** Dataset excerpts follows **

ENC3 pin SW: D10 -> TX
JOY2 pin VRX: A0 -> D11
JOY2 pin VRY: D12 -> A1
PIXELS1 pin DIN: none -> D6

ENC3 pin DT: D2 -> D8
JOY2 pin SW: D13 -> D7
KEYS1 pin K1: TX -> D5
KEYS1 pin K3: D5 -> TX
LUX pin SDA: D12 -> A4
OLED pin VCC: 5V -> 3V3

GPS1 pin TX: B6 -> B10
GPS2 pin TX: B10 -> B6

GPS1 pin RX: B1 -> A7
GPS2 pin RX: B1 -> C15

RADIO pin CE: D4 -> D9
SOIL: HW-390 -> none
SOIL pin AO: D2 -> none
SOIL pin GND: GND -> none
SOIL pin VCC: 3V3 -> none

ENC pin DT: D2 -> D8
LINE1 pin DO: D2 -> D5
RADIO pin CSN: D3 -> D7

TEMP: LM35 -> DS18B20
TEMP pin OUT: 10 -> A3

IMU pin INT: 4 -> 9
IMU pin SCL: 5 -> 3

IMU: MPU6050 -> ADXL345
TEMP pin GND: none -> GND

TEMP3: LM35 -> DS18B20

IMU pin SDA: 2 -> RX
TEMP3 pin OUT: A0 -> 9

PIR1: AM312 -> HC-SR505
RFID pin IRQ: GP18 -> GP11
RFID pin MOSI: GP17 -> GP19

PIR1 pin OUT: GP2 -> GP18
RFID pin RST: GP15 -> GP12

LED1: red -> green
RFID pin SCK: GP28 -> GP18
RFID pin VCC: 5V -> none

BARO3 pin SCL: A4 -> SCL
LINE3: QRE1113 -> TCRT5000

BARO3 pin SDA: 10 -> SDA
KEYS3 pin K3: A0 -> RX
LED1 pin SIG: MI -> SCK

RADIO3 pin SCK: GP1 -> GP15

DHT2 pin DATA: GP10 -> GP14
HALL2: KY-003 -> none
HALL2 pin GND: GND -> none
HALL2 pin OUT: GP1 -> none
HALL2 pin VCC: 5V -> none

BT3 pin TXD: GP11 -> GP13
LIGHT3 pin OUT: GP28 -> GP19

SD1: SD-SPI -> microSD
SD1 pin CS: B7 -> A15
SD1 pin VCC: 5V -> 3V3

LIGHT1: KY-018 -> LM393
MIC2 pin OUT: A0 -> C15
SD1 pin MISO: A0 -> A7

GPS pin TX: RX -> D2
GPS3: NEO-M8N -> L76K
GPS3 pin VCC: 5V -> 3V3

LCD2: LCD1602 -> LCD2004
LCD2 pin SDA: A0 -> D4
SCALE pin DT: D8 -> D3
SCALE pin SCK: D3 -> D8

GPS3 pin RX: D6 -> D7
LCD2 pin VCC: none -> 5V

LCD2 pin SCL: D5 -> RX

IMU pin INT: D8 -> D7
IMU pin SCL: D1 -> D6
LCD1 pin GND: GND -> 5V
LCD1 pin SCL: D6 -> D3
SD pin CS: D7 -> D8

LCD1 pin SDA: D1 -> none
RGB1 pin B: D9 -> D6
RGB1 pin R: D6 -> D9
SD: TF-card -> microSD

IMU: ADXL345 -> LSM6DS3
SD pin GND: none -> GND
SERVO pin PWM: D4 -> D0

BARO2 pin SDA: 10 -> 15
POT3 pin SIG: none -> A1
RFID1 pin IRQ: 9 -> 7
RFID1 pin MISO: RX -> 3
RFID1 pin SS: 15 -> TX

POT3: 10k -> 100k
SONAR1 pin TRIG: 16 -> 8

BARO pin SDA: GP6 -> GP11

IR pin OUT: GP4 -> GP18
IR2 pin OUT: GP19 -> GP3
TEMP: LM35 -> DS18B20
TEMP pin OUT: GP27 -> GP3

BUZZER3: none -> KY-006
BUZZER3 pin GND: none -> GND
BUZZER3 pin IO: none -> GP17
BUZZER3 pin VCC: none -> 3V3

** End of Dataset excerpts **

Work item >> Return the entries exactly through the "ENC pin DT: D2 -> D8" line.

Worked solution >>
ENC3 pin SW: D10 -> TX
JOY2 pin VRX: A0 -> D11
JOY2 pin VRY: D12 -> A1
PIXELS1 pin DIN: none -> D6

ENC3 pin DT: D2 -> D8
JOY2 pin SW: D13 -> D7
KEYS1 pin K1: TX -> D5
KEYS1 pin K3: D5 -> TX
LUX pin SDA: D12 -> A4
OLED pin VCC: 5V -> 3V3

GPS1 pin TX: B6 -> B10
GPS2 pin TX: B10 -> B6

GPS1 pin RX: B1 -> A7
GPS2 pin RX: B1 -> C15

RADIO pin CE: D4 -> D9
SOIL: HW-390 -> none
SOIL pin AO: D2 -> none
SOIL pin GND: GND -> none
SOIL pin VCC: 3V3 -> none

ENC pin DT: D2 -> D8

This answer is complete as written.